### The problem
Make an exact copy of all the entries below, with the pictures left out.

--------

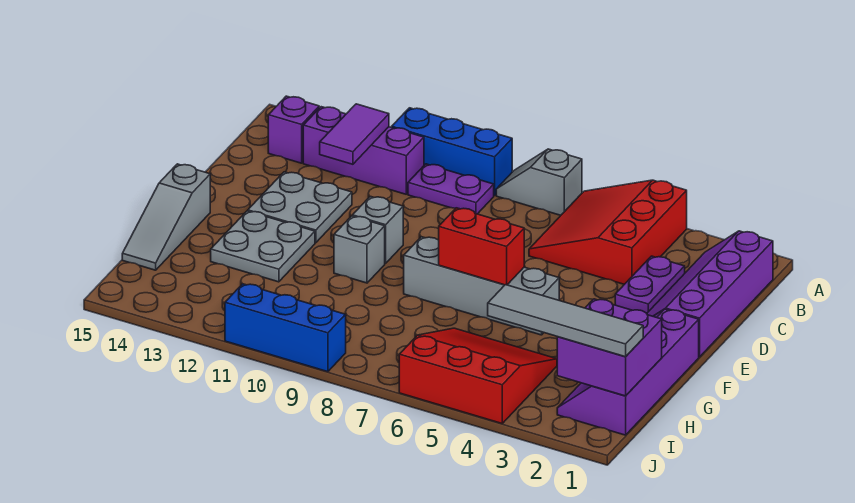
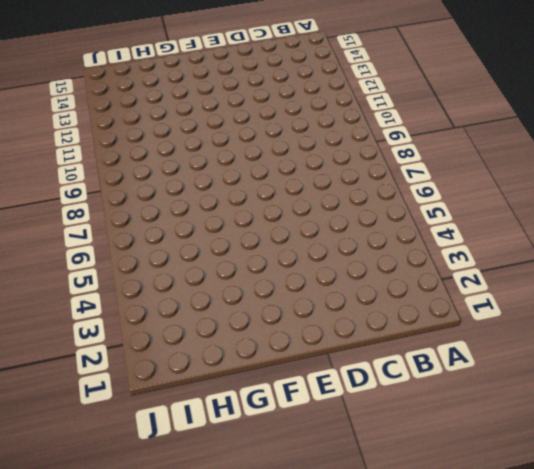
none -> red slope A4:C6 level 1 top 4
none -> grey slope A7:A8 level 1 top 7
none -> blue brick A9:A11 level 1

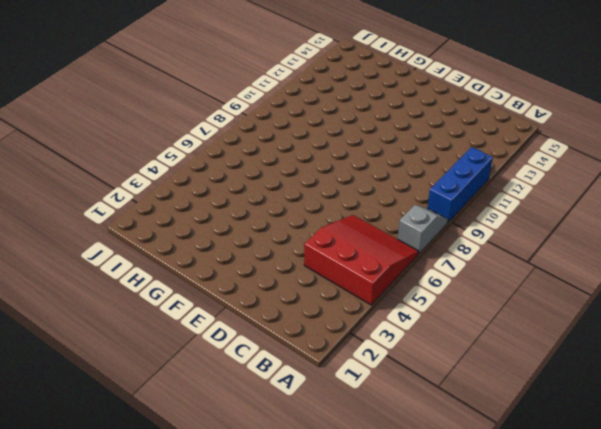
none -> purple slope B1:E2 level 1 top 1
none -> purple plate B9:B10 level 1
none -> purple brick B11:B13 level 1

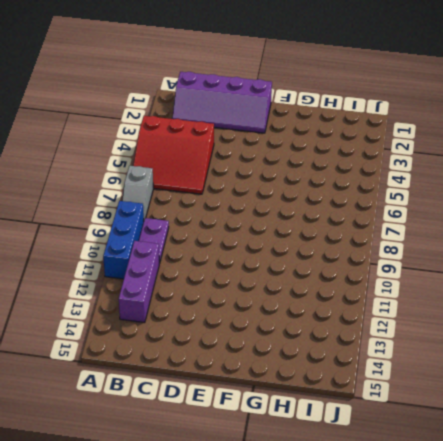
none -> purple brick B14 level 1
none -> purple plate C3:D3 level 1
none -> grey plate D12:E13 level 1

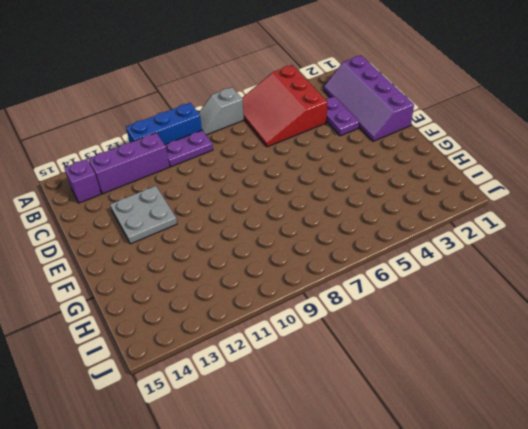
none -> grey brick E10 level 1
none -> purple slope F1:I2 level 1 top 1
none -> grey brick F5:F8 level 1

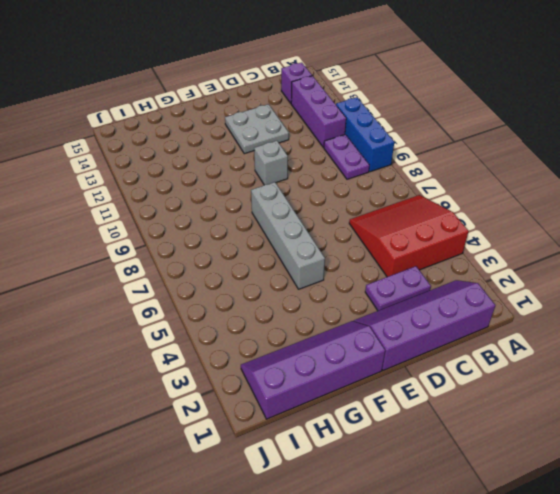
none -> grey slope A7:A8 level 1 top 7
none -> grey brick F10 level 1
none -> grey plate F12:G13 level 1

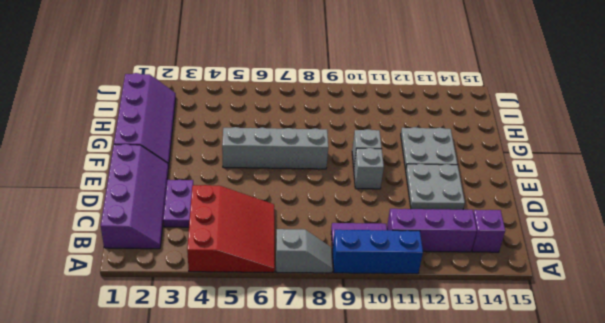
none -> grey slope F15:H15 level 1 top F
none -> red slope H4:J6 level 1 top J
none -> blue brick J9:J11 level 1

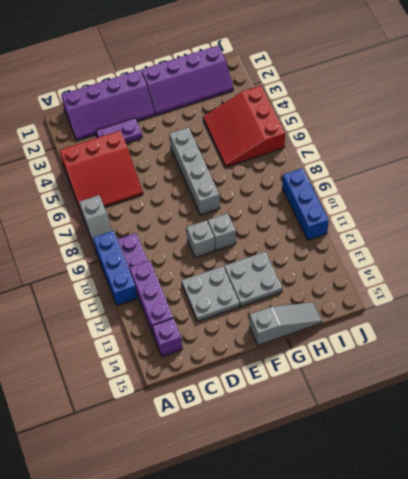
none -> purple tile B12:C12 level 2
none -> red brick F6:F7 level 2
none -> purple brick H1:I2 level 2

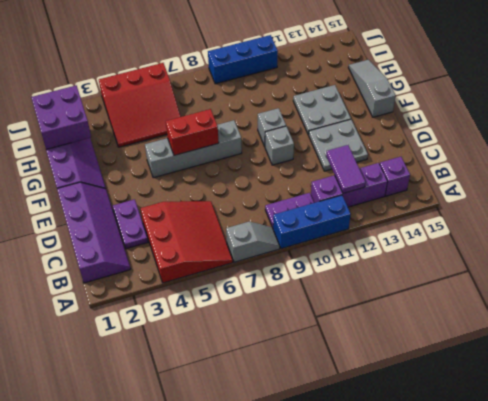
none -> grey tile I1:I4 level 3

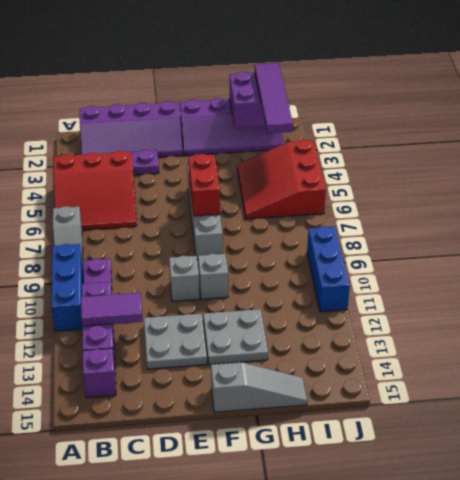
purple tile I1:I4 level 3 -> grey tile I1:I4 level 3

--------

### Response below
none -> red slope A4:C6 level 1 top 4
none -> grey slope A7:A8 level 1 top 7
none -> blue brick A9:A11 level 1

none -> purple slope B1:E2 level 1 top 1
none -> purple plate B9:B10 level 1
none -> purple brick B11:B13 level 1

none -> purple brick B14 level 1
none -> purple plate C3:D3 level 1
none -> grey plate D12:E13 level 1

none -> grey brick E10 level 1
none -> purple slope F1:I2 level 1 top 1
none -> grey brick F5:F8 level 1

none -> grey slope A7:A8 level 1 top 7
none -> grey brick F10 level 1
none -> grey plate F12:G13 level 1

none -> grey slope F15:H15 level 1 top F
none -> red slope H4:J6 level 1 top J
none -> blue brick J9:J11 level 1

none -> purple tile B12:C12 level 2
none -> red brick F6:F7 level 2
none -> purple brick H1:I2 level 2

none -> grey tile I1:I4 level 3

purple tile I1:I4 level 3 -> grey tile I1:I4 level 3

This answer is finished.